Aim of the exercise —
Copy all lines below exactly as written. Leave pictures out.

Data shown —
= = = = =

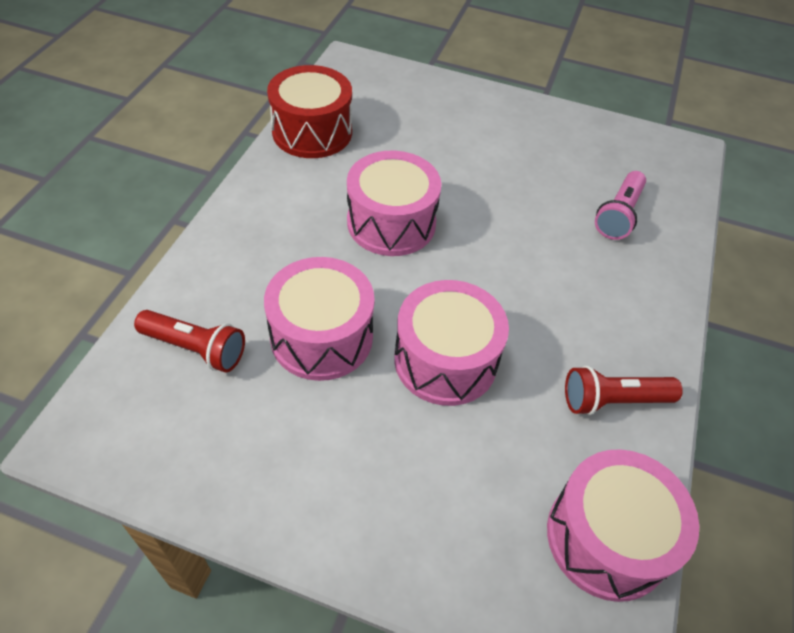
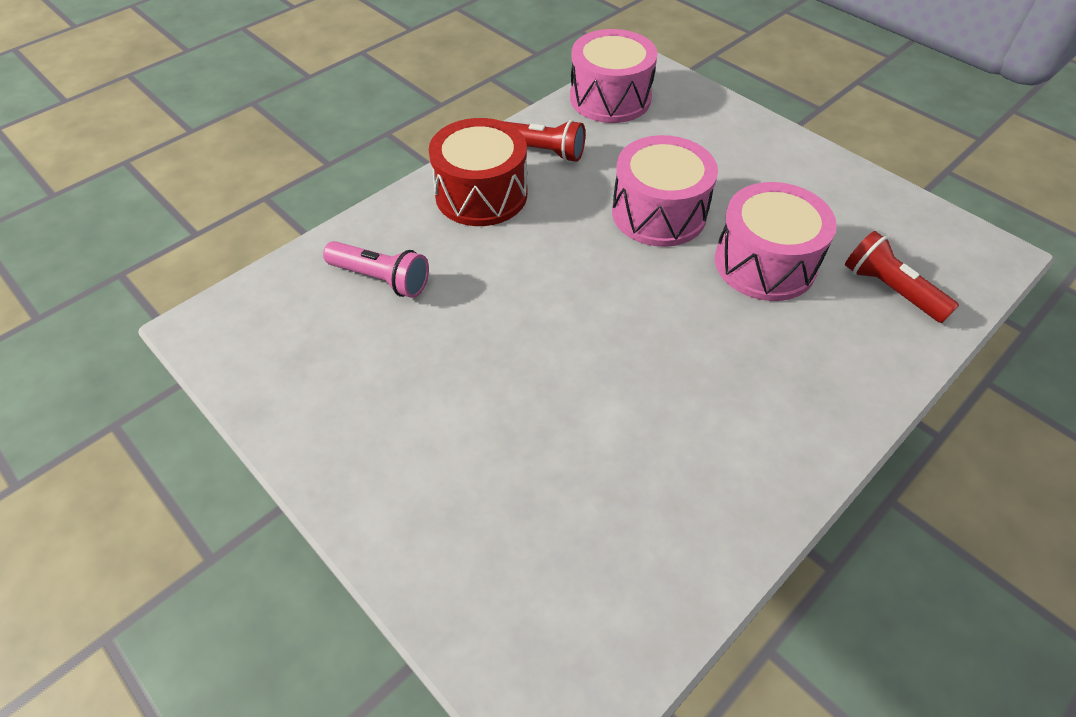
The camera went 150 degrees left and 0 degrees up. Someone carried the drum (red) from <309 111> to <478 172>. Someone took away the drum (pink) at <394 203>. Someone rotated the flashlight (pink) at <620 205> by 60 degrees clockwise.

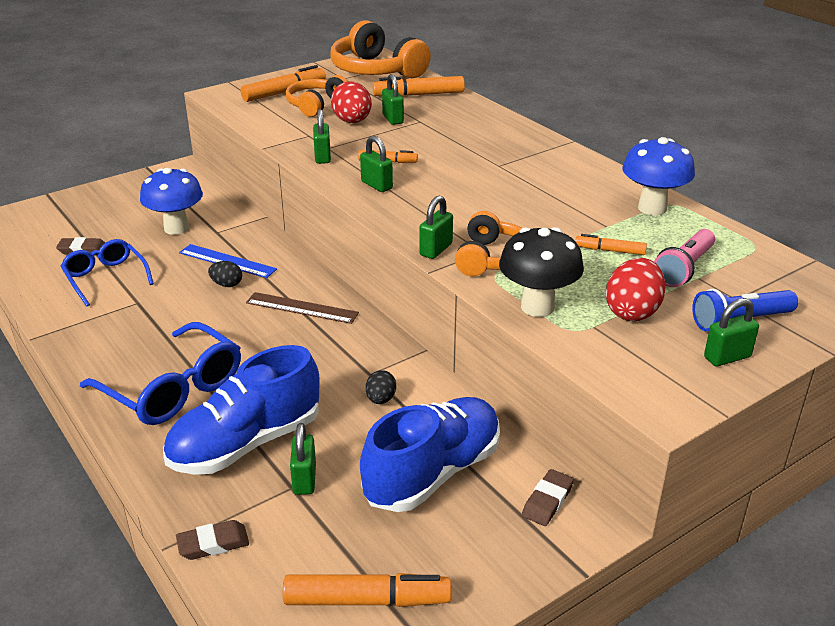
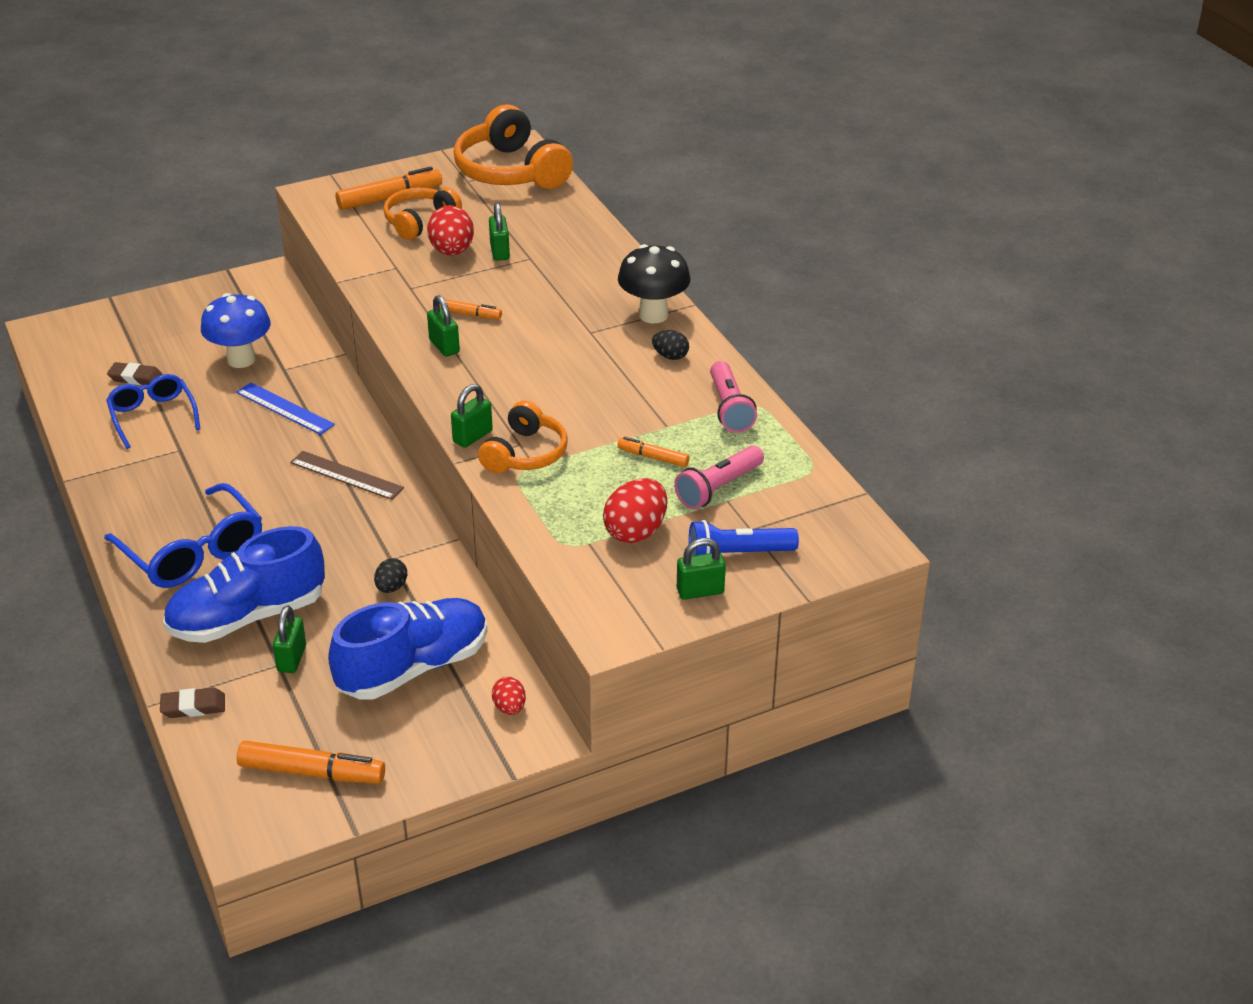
The camera went 10 degrees right and 5 degrees up. Someone carried the egg (black) from <225 274> to <670 345>. Someone took away the padlock (green) at <322 136>. Someone took away the marker (orange) at <419 86>. Someone carried the mushroom (black) from <541 272> to <654 283>. Someone swapped the eraser (brown) at <548 497> for the egg (red) at <509 696>. Someone swapped the mushroom (blue) at <658 176> for the flashlight (pink) at <733 397>.

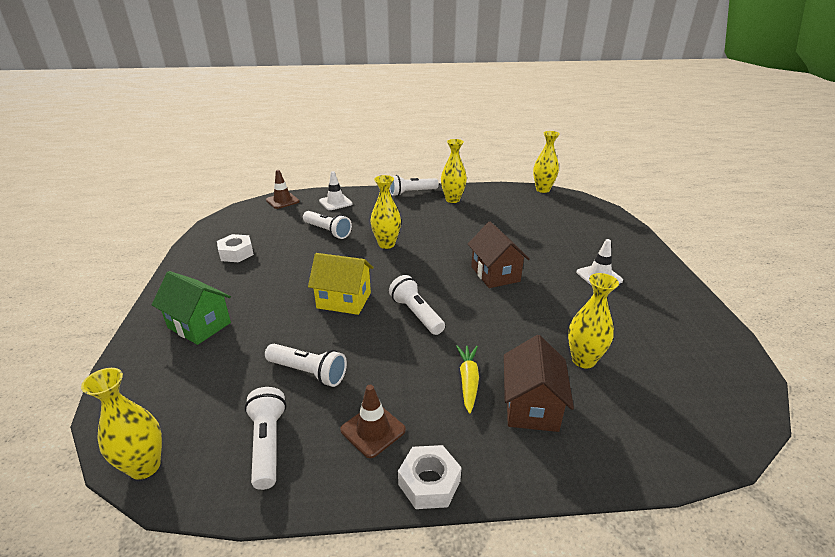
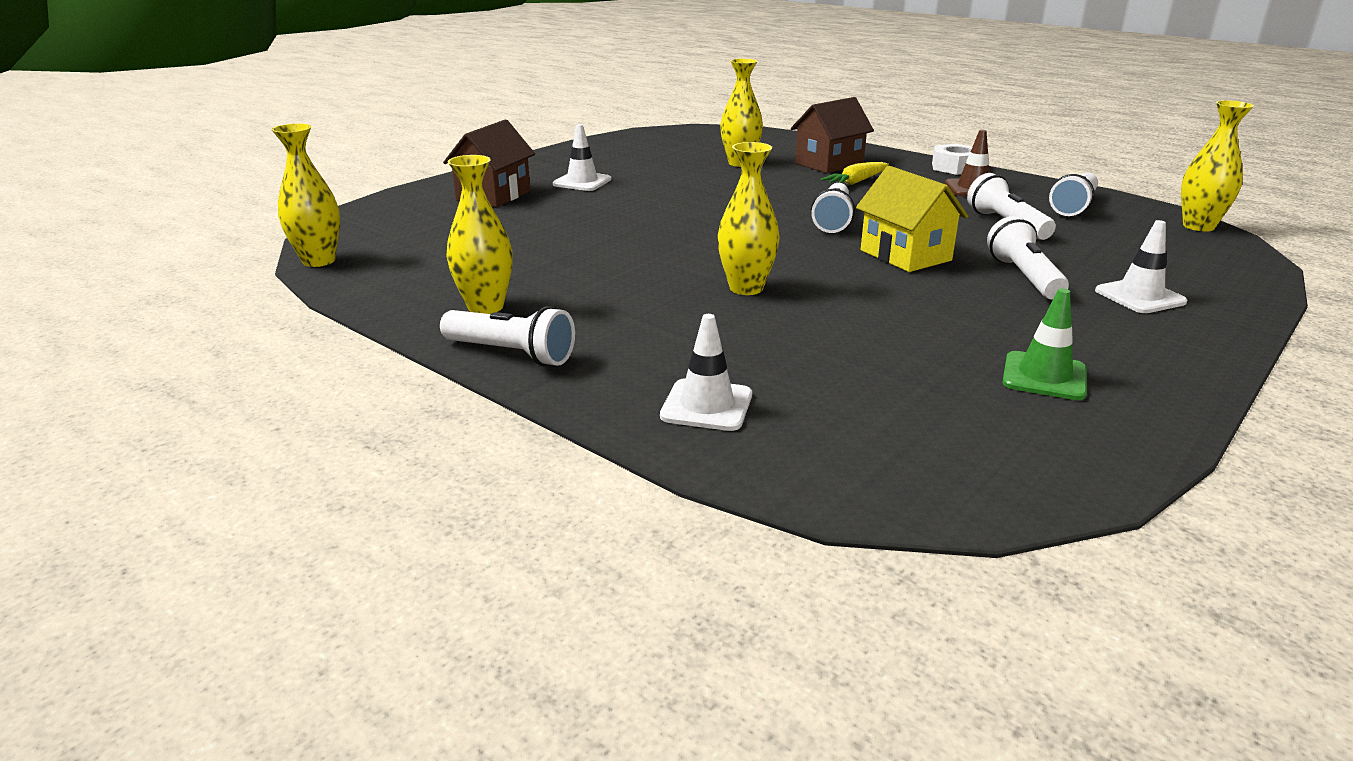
The camera went 135 degrees left and 5 degrees down. Someone swapped the house (green) at <191 308> for the traffic cone (white) at <1141 266>. Someone swapped the nut (white) at <235 248> for the traffic cone (green) at <1044 344>. Someone took away the traffic cone (brown) at <283 189>. Someone carried the flashlight (white) from <327 225> to <1028 258>. Someone carried the house (brown) from <499 255> to <489 163>.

= = = = =

Solved exercise —
The camera went 150 degrees left and 0 degrees up. Someone carried the drum (red) from <309 111> to <478 172>. Someone took away the drum (pink) at <394 203>. Someone rotated the flashlight (pink) at <620 205> by 60 degrees clockwise.

The camera went 10 degrees right and 5 degrees up. Someone carried the egg (black) from <225 274> to <670 345>. Someone took away the padlock (green) at <322 136>. Someone took away the marker (orange) at <419 86>. Someone carried the mushroom (black) from <541 272> to <654 283>. Someone swapped the eraser (brown) at <548 497> for the egg (red) at <509 696>. Someone swapped the mushroom (blue) at <658 176> for the flashlight (pink) at <733 397>.

The camera went 135 degrees left and 5 degrees down. Someone swapped the house (green) at <191 308> for the traffic cone (white) at <1141 266>. Someone swapped the nut (white) at <235 248> for the traffic cone (green) at <1044 344>. Someone took away the traffic cone (brown) at <283 189>. Someone carried the flashlight (white) from <327 225> to <1028 258>. Someone carried the house (brown) from <499 255> to <489 163>.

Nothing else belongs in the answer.